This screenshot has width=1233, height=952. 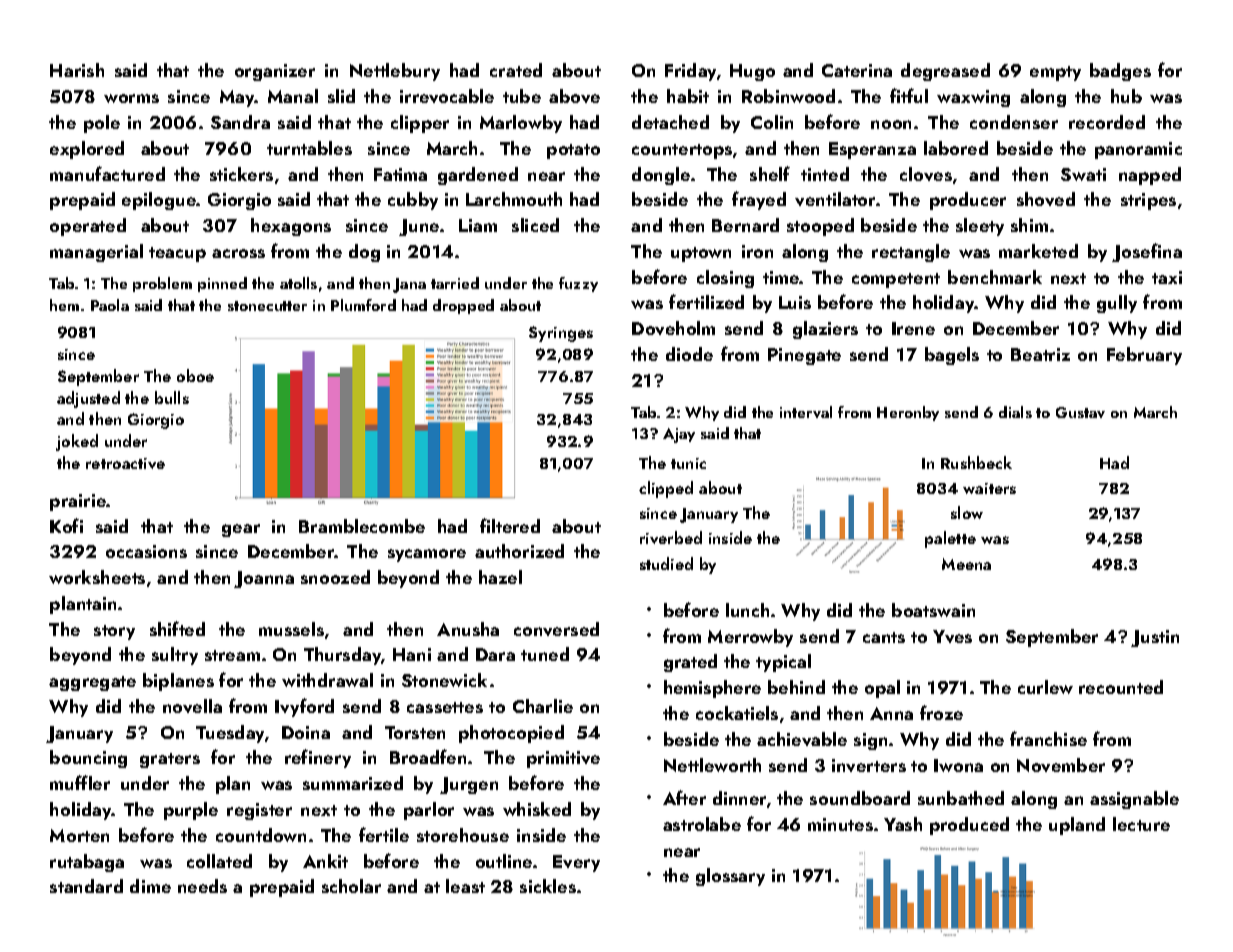 What do you see at coordinates (882, 689) in the screenshot?
I see `opal` at bounding box center [882, 689].
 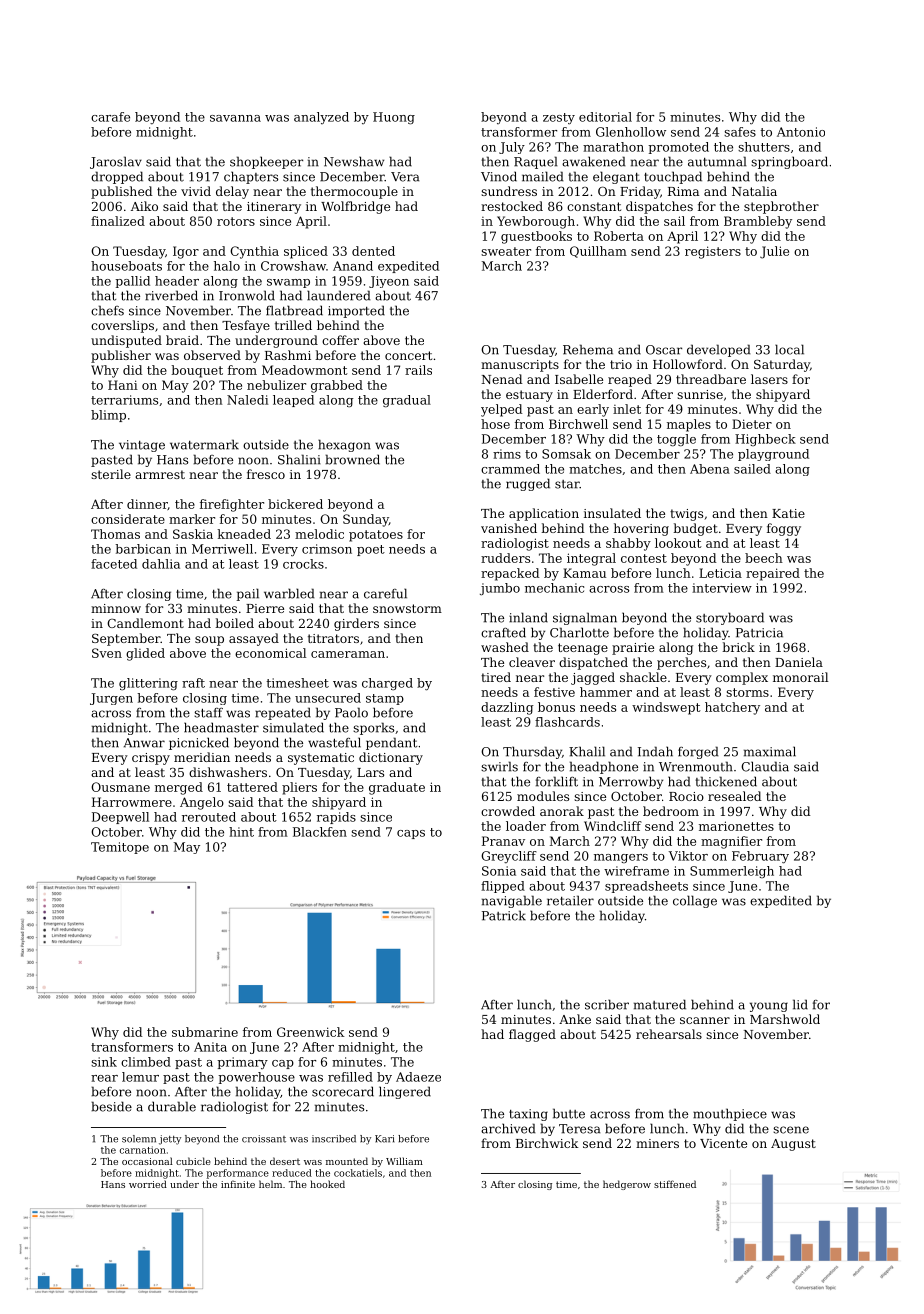 I want to click on registers, so click(x=713, y=252).
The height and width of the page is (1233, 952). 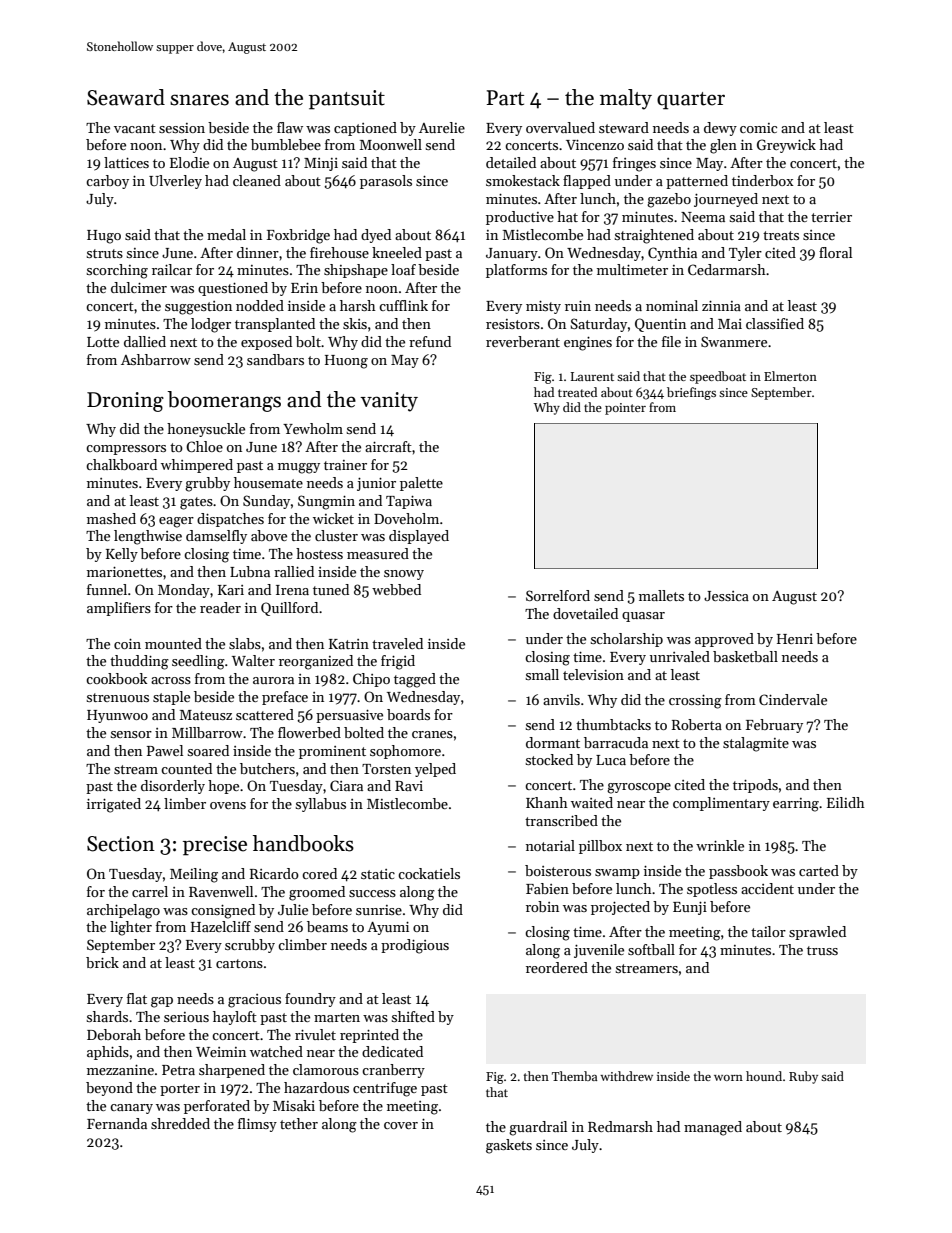 What do you see at coordinates (386, 182) in the page?
I see `parasols` at bounding box center [386, 182].
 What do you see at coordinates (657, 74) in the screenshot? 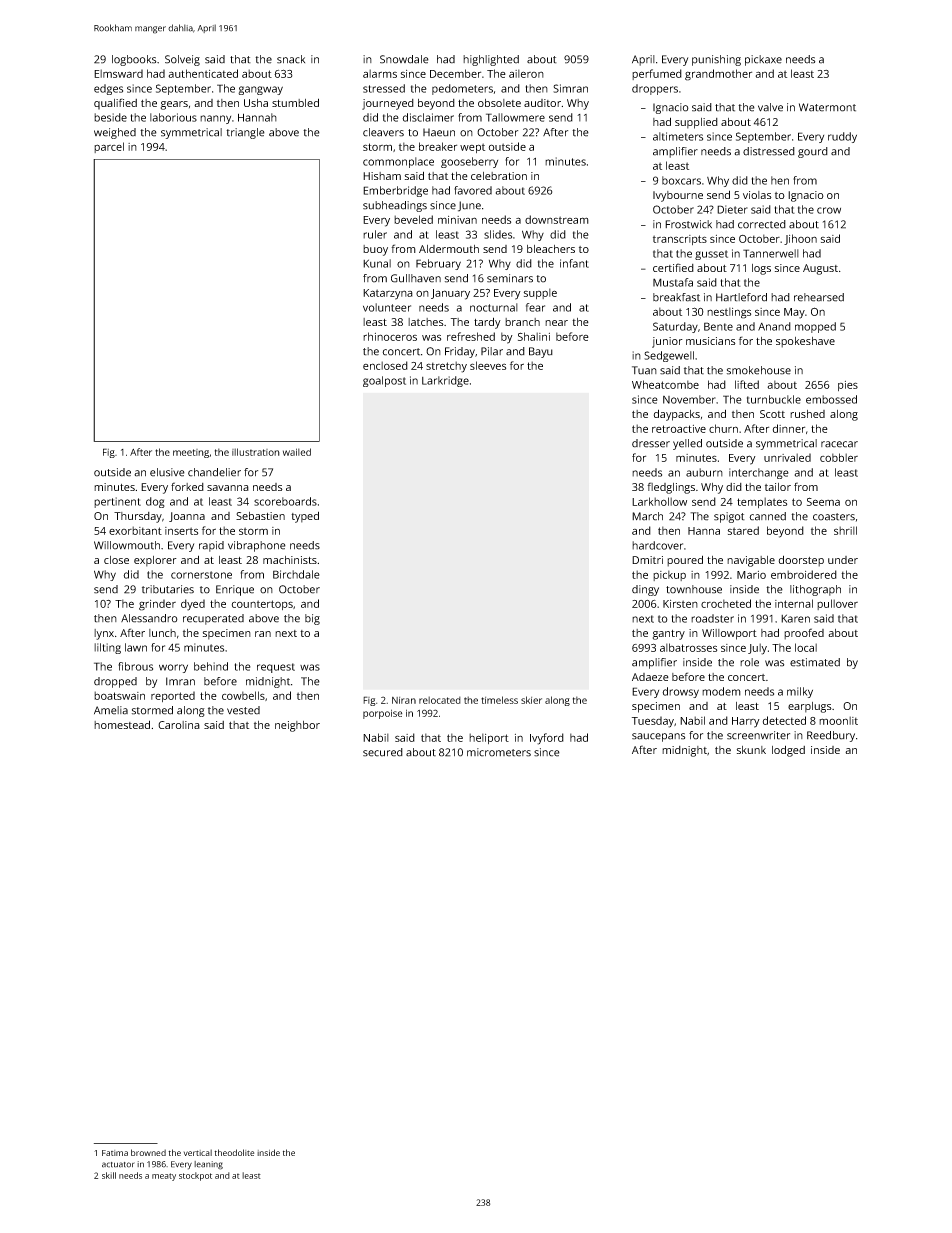
I see `perfumed` at bounding box center [657, 74].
*-*-*
Put every line of the records, from the one containing "What do you see at coordinates (657, 74)" through the end of the records, into a JSON list of strings with one string per line. Skip blank lines and leave the pictures out.

### OUTPUT
[
  " What do you see at coordinates (657, 74) in the screenshot? ",
  "I see `perfumed` at bounding box center [657, 74]."
]